**Dataset excerpt**
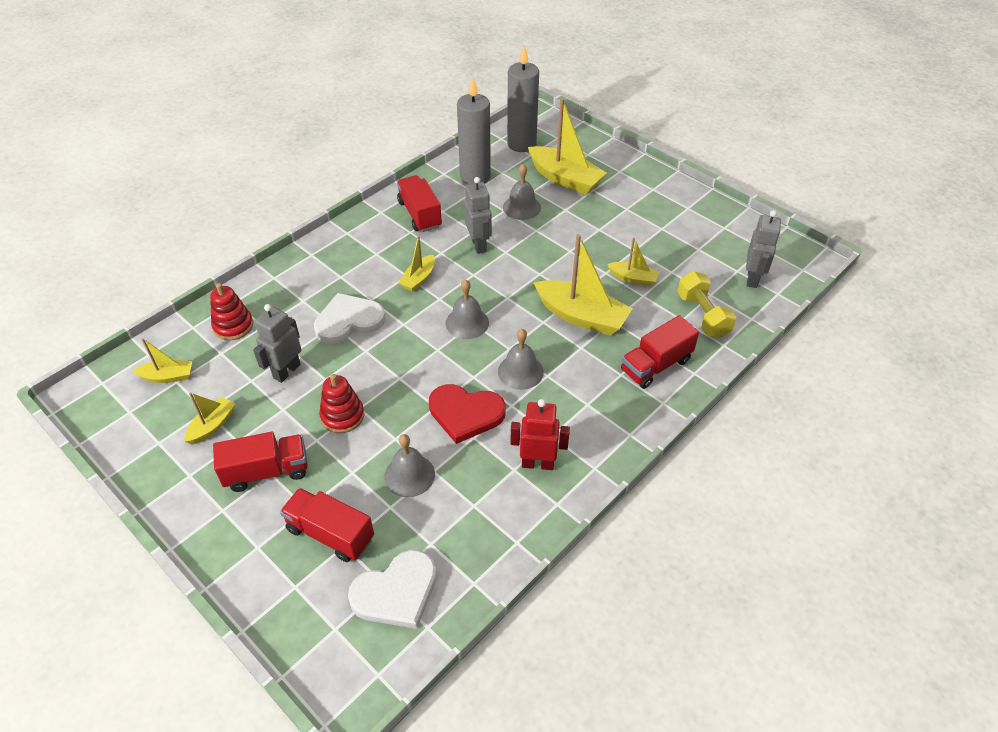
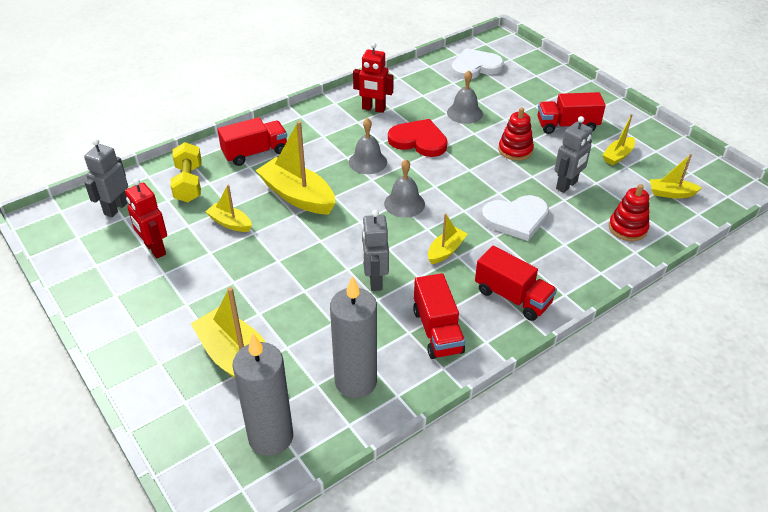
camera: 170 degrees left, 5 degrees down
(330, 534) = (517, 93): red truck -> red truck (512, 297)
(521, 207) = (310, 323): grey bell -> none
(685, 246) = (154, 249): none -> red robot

**About this exercise**
Reproduce everything above exactly, images excluded.

**Your solution**
camera: 170 degrees left, 5 degrees down
(330, 534) = (517, 93): red truck -> red truck (512, 297)
(521, 207) = (310, 323): grey bell -> none
(685, 246) = (154, 249): none -> red robot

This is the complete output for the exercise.